# TASK TO CARRY OUT
Look below for the line holding "lime round brick A9" and the line holding "lime tile L2:M3". Transcribe exactly those lines and all lines between them, nothing more.

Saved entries
§
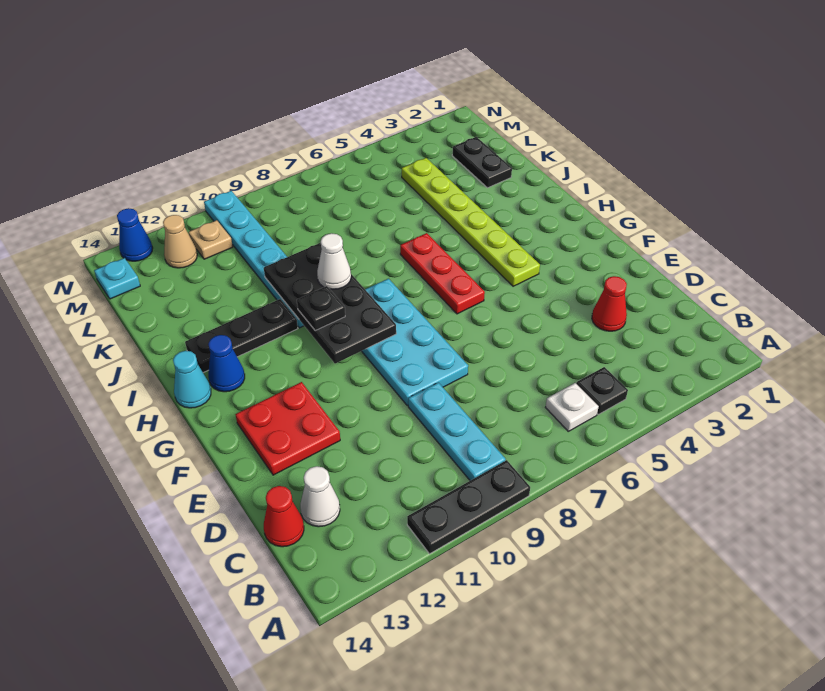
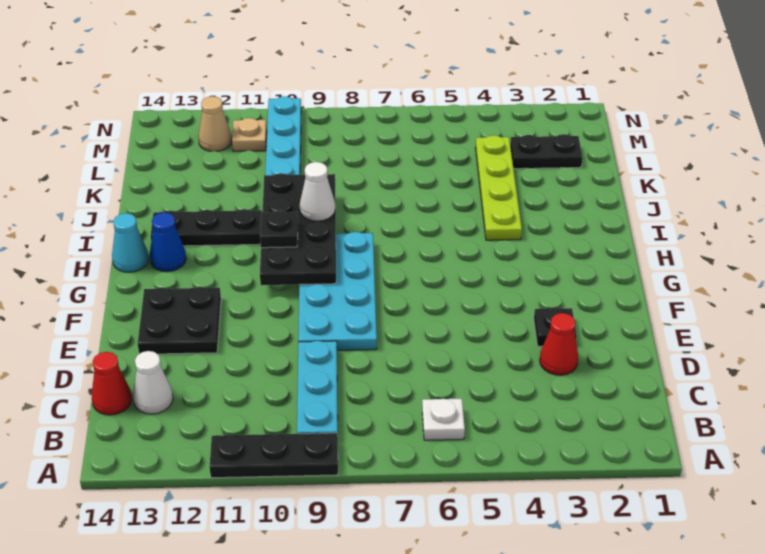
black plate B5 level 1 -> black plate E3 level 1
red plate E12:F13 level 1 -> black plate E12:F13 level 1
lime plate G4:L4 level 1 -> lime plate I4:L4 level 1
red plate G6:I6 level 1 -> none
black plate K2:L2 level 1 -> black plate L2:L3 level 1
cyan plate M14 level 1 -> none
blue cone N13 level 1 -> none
§
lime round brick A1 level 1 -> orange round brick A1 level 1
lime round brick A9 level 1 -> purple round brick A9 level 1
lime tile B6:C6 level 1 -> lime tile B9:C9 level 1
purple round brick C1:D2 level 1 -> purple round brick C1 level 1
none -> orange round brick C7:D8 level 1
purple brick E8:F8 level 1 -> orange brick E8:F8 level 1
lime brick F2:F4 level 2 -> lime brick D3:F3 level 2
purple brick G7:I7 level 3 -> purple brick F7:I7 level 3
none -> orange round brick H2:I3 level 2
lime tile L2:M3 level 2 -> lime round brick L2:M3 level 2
§
# RESPONSE TO THIS EXERCISE
lime round brick A9 level 1 -> purple round brick A9 level 1
lime tile B6:C6 level 1 -> lime tile B9:C9 level 1
purple round brick C1:D2 level 1 -> purple round brick C1 level 1
none -> orange round brick C7:D8 level 1
purple brick E8:F8 level 1 -> orange brick E8:F8 level 1
lime brick F2:F4 level 2 -> lime brick D3:F3 level 2
purple brick G7:I7 level 3 -> purple brick F7:I7 level 3
none -> orange round brick H2:I3 level 2
lime tile L2:M3 level 2 -> lime round brick L2:M3 level 2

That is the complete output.